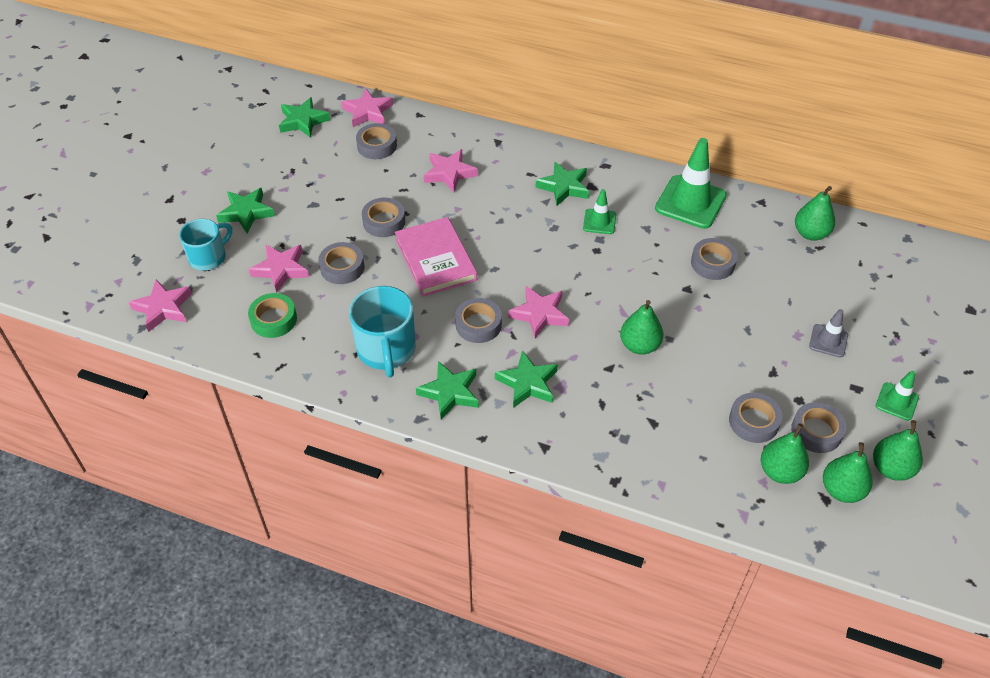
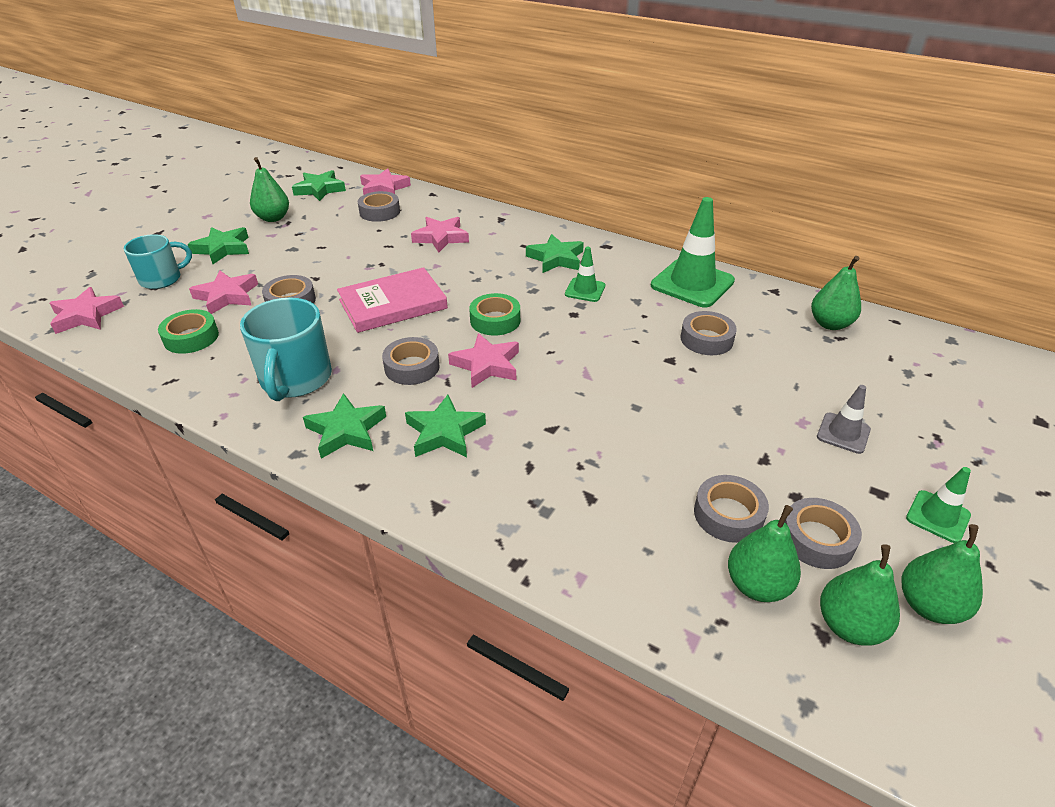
camera: 10 degrees right, 10 degrees down
(384, 222) = (355, 268): grey tape -> none
(436, 259) = (393, 304): pink book -> pink book turned 75 degrees clockwise
(531, 266) = (495, 320): none -> green tape
(639, 345) = (596, 410): green pear -> green pear (273, 218)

* **WHAT TO PRODUCE**: Print each line, exactly as written, from the one that contains "(384, 222) = (355, 268): grey tape -> none" to the end of the data above, with both end lines included and nothing else.

* **REPLY TO THE EXERCISE**:
(384, 222) = (355, 268): grey tape -> none
(436, 259) = (393, 304): pink book -> pink book turned 75 degrees clockwise
(531, 266) = (495, 320): none -> green tape
(639, 345) = (596, 410): green pear -> green pear (273, 218)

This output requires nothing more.